■ **TASK OBJECTIVE**
Could you give back every entry below exactly, with the pictures dropped?

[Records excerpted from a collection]

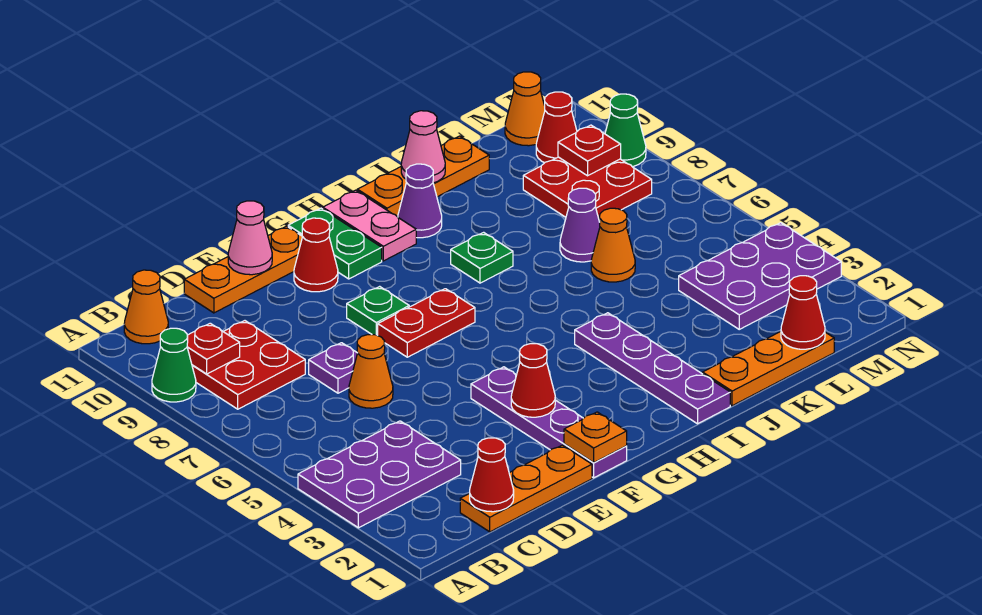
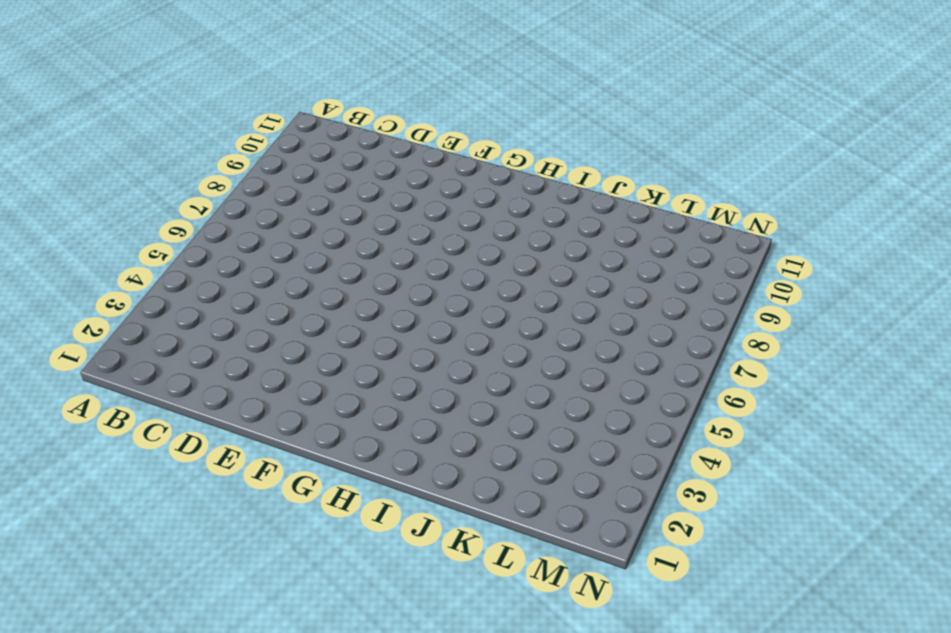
none -> purple plate A3:C4 level 1
none -> green cone A9 level 1
none -> red plate B8:C9 level 1
none -> orange cone B11 level 1

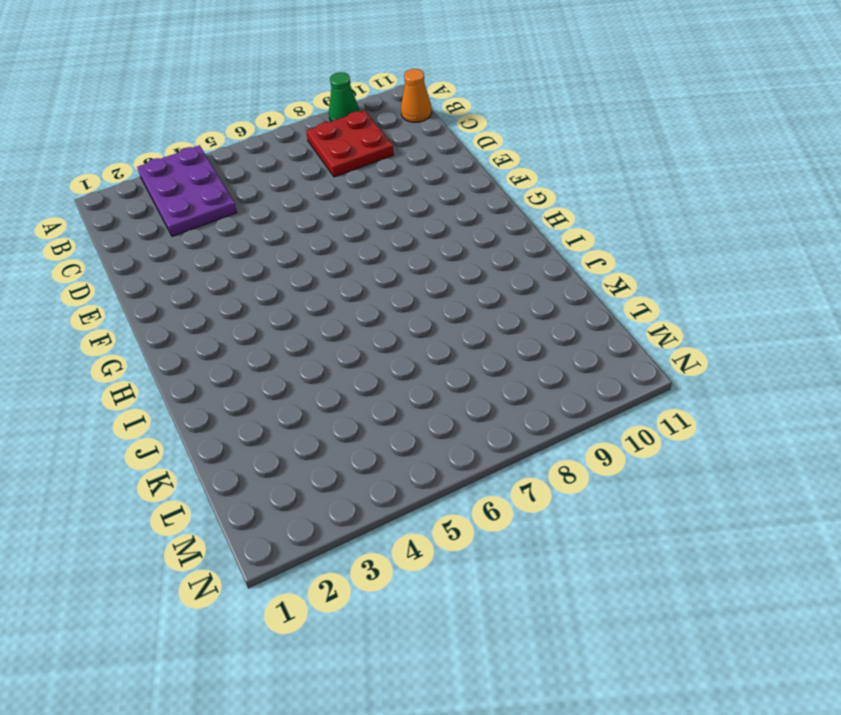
none -> orange plate C1:E1 level 1
none -> orange cone D6 level 1
none -> purple plate D7 level 1
none -> orange plate D11:F11 level 1

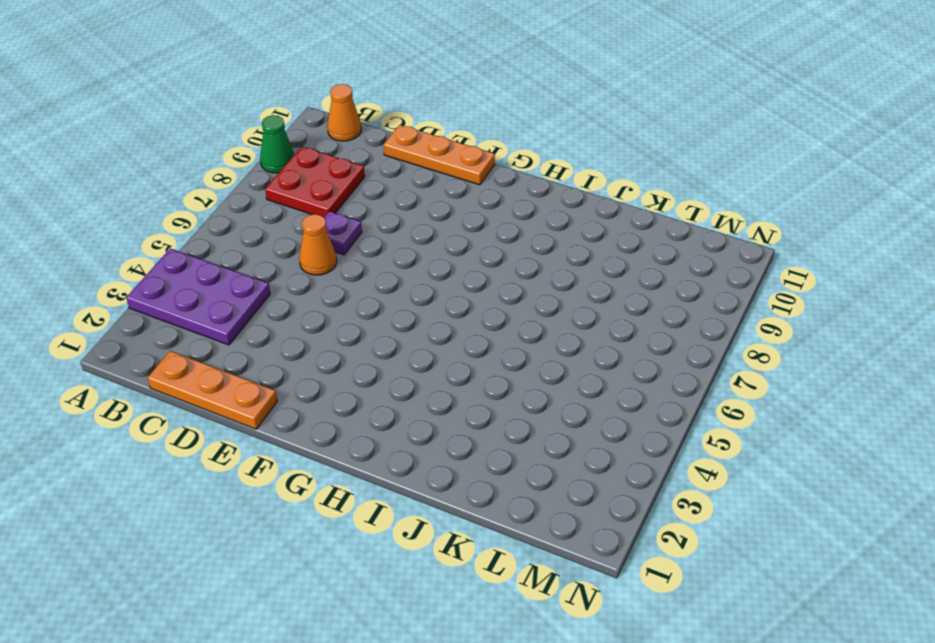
none -> purple plate F1:F4 level 1
none -> red plate F7:G7 level 1
none -> green plate F8 level 1
none -> red cone F10 level 1

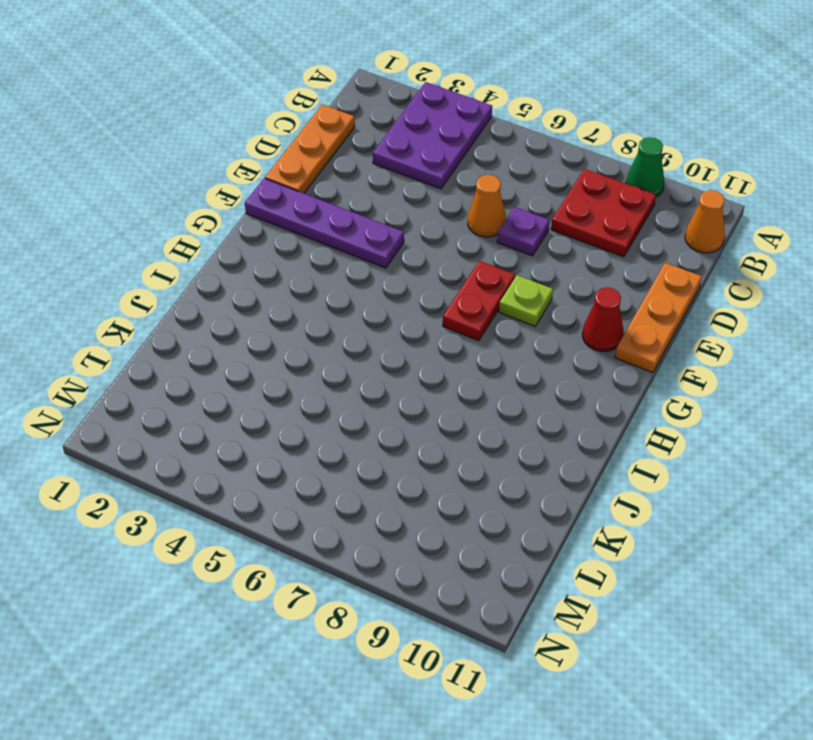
lime plate F8 level 1 -> green plate F8 level 1
none -> green plate G10:G11 level 1
none -> pink plate H10:H11 level 1
none -> purple plate I1:I4 level 1
none -> green plate I8 level 1

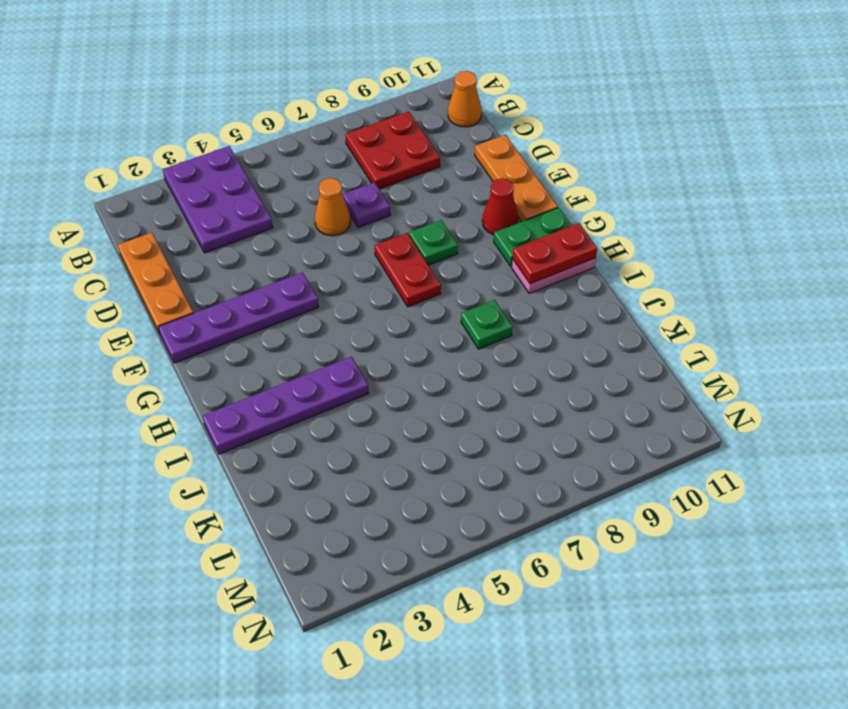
red plate H10:H11 level 2 -> none
none -> green cone A9 level 1
none -> purple cone I10 level 1
none -> orange plate I11:K11 level 1
none -> orange plate J1:L1 level 1

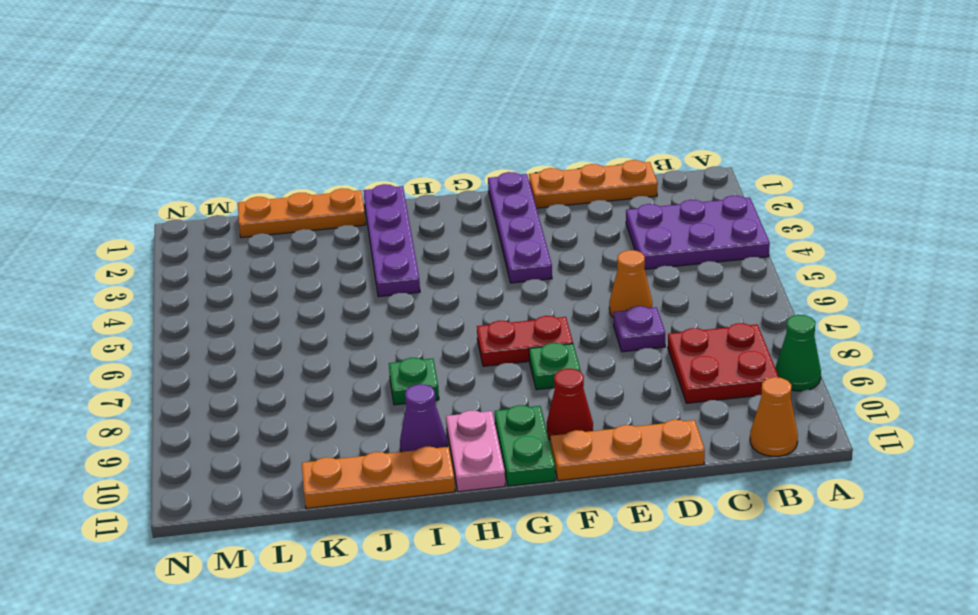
none -> orange cone K6 level 1
none -> purple cone K7 level 1
none -> purple plate L3:N4 level 1
none -> red plate L8:M9 level 1

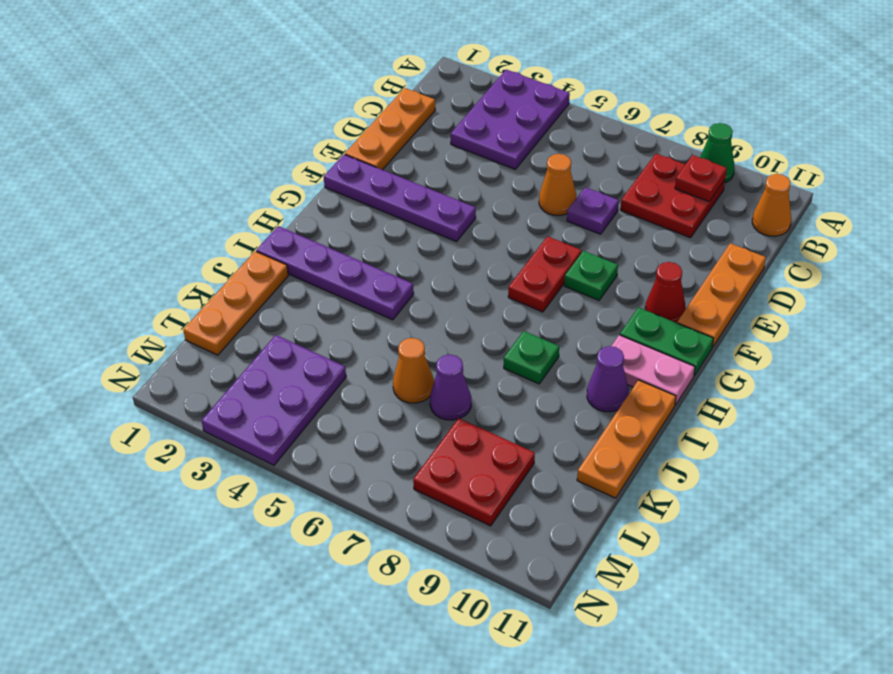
none -> red cone M10 level 1
none -> orange cone M11 level 1
none -> green cone N9 level 1
none -> red cone C1 level 2

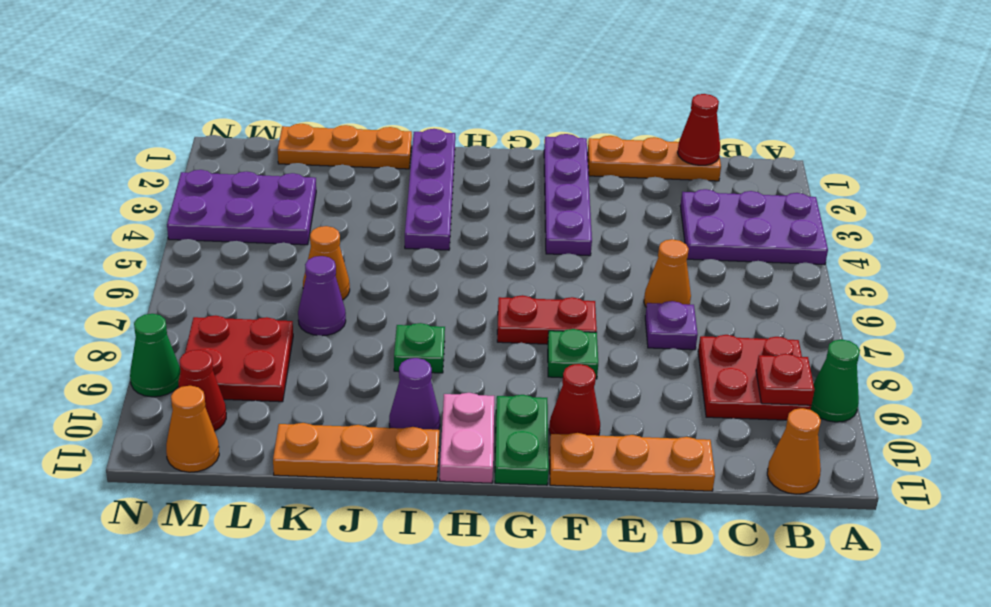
none -> pink cone E11 level 2
none -> orange plate F1 level 2
none -> red cone F3 level 2
none -> pink cone J11 level 2

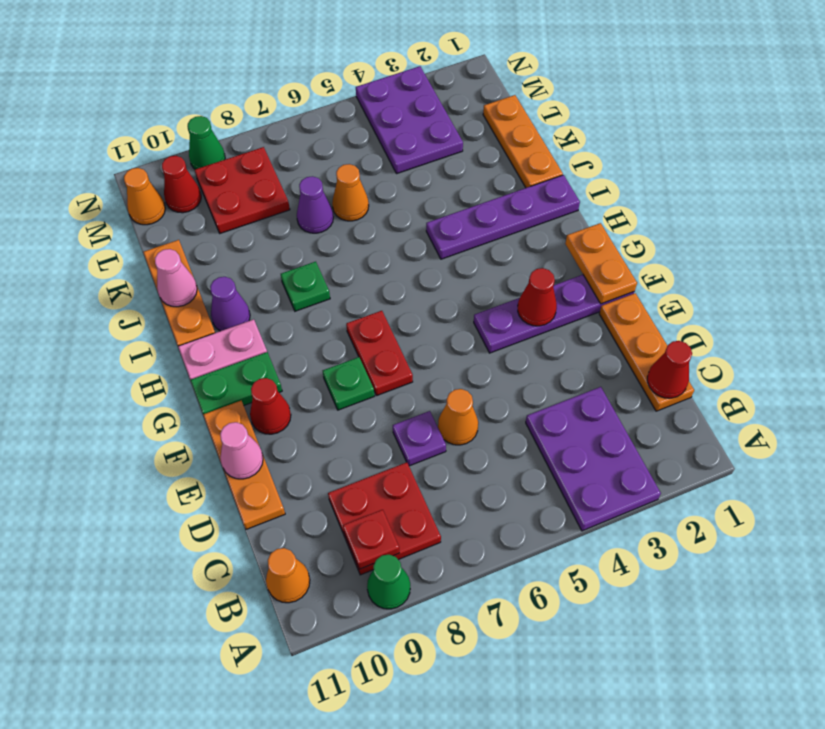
orange plate F1:G1 level 2 -> orange plate F1 level 2
none -> red cone L1 level 2
none -> red plate M9 level 2

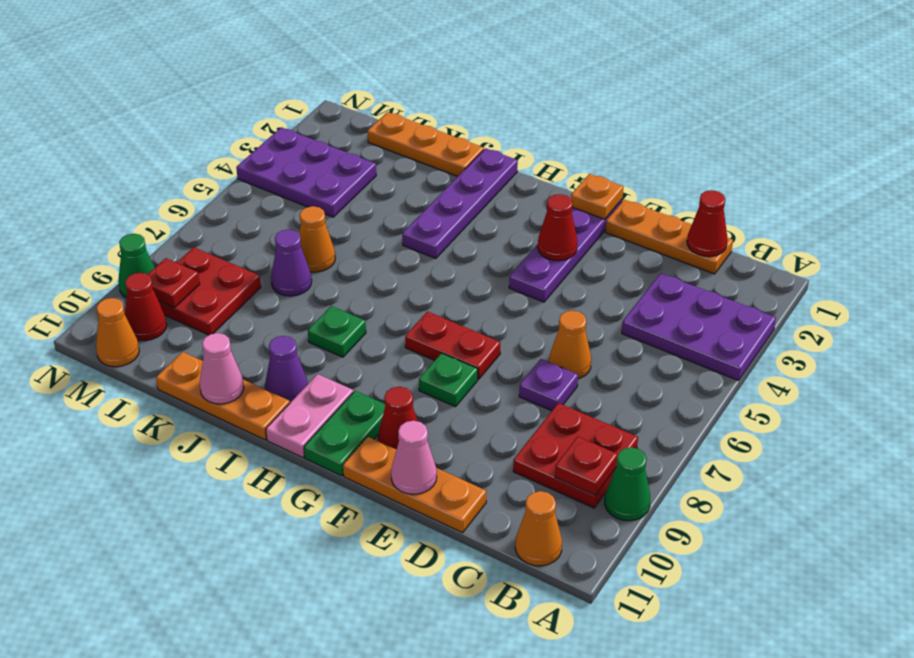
none -> red cone L1 level 2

■ **EXERCISE RESULT**
none -> purple plate A3:C4 level 1
none -> green cone A9 level 1
none -> red plate B8:C9 level 1
none -> orange cone B11 level 1

none -> orange plate C1:E1 level 1
none -> orange cone D6 level 1
none -> purple plate D7 level 1
none -> orange plate D11:F11 level 1

none -> purple plate F1:F4 level 1
none -> red plate F7:G7 level 1
none -> green plate F8 level 1
none -> red cone F10 level 1

lime plate F8 level 1 -> green plate F8 level 1
none -> green plate G10:G11 level 1
none -> pink plate H10:H11 level 1
none -> purple plate I1:I4 level 1
none -> green plate I8 level 1

red plate H10:H11 level 2 -> none
none -> green cone A9 level 1
none -> purple cone I10 level 1
none -> orange plate I11:K11 level 1
none -> orange plate J1:L1 level 1

none -> orange cone K6 level 1
none -> purple cone K7 level 1
none -> purple plate L3:N4 level 1
none -> red plate L8:M9 level 1

none -> red cone M10 level 1
none -> orange cone M11 level 1
none -> green cone N9 level 1
none -> red cone C1 level 2

none -> pink cone E11 level 2
none -> orange plate F1 level 2
none -> red cone F3 level 2
none -> pink cone J11 level 2

orange plate F1:G1 level 2 -> orange plate F1 level 2
none -> red cone L1 level 2
none -> red plate M9 level 2

none -> red cone L1 level 2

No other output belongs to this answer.